* Problem description *
The answer must be every line of the data that holds the word "brown".

* Records shown *

+ + + + +

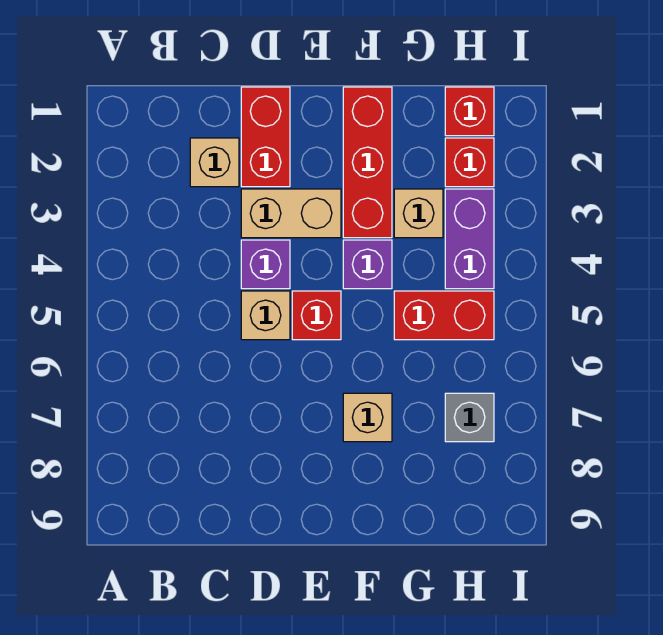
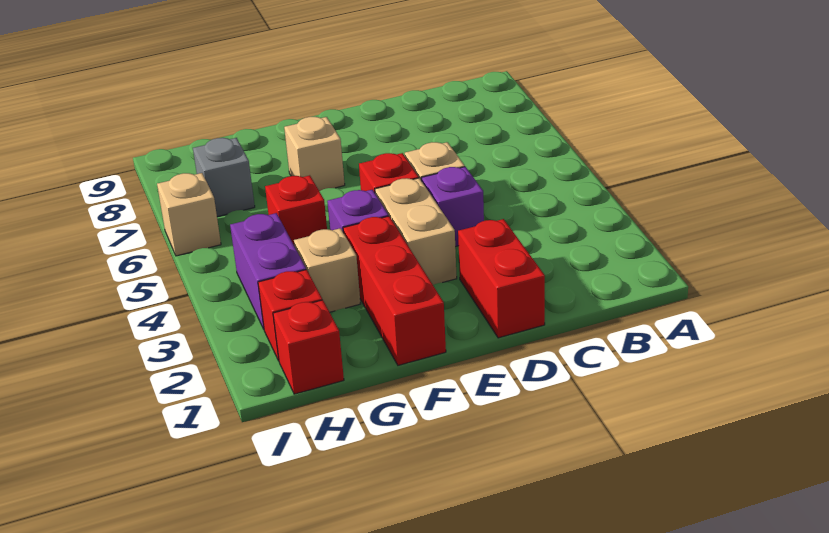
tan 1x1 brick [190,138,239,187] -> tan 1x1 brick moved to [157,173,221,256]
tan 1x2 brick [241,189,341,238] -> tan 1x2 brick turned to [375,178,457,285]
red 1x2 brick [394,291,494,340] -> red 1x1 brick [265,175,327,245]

+ + + + +

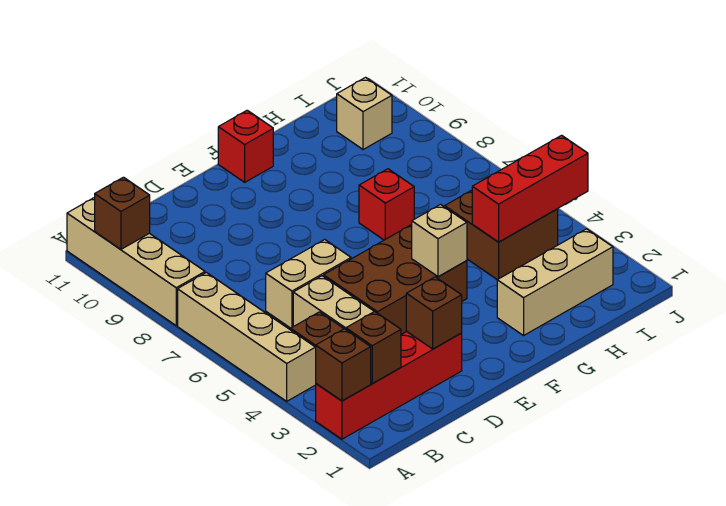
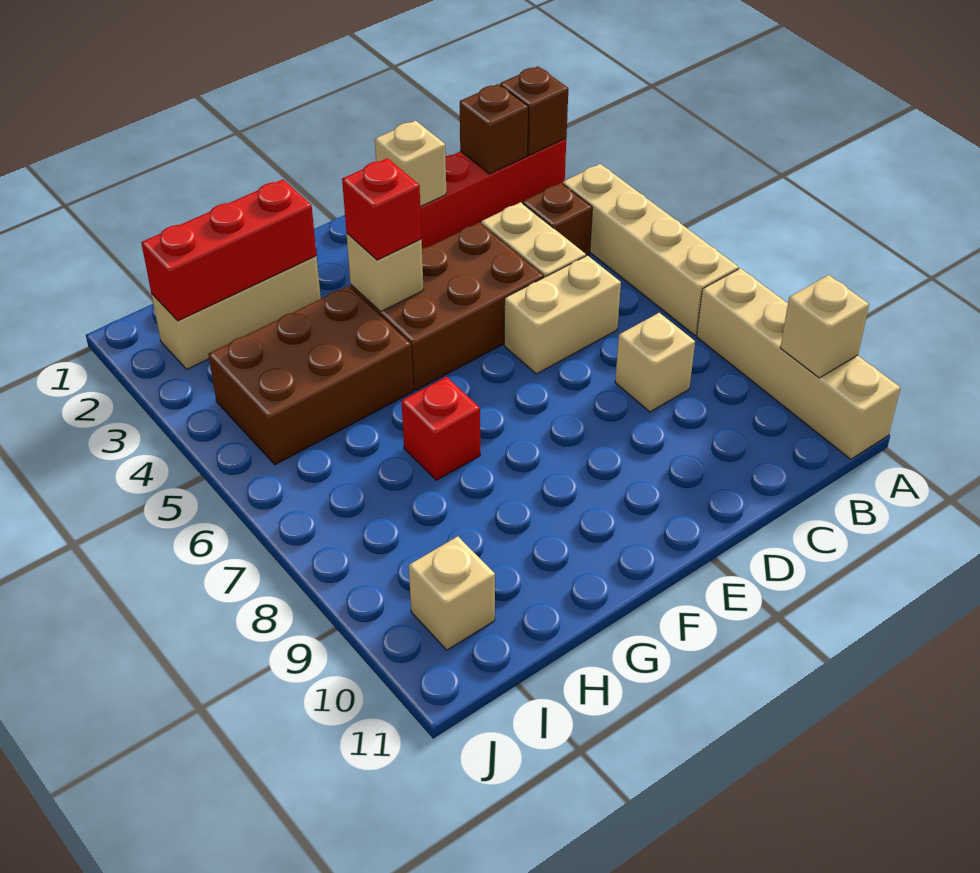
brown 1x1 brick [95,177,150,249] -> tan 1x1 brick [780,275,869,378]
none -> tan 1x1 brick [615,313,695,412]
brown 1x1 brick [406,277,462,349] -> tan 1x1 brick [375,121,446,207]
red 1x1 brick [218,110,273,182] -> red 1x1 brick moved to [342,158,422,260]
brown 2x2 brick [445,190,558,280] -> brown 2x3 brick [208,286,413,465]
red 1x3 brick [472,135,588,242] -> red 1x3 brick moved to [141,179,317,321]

+ + + + +

* Answer section *
brown 1x1 brick [95,177,150,249] -> tan 1x1 brick [780,275,869,378]
brown 1x1 brick [406,277,462,349] -> tan 1x1 brick [375,121,446,207]
brown 2x2 brick [445,190,558,280] -> brown 2x3 brick [208,286,413,465]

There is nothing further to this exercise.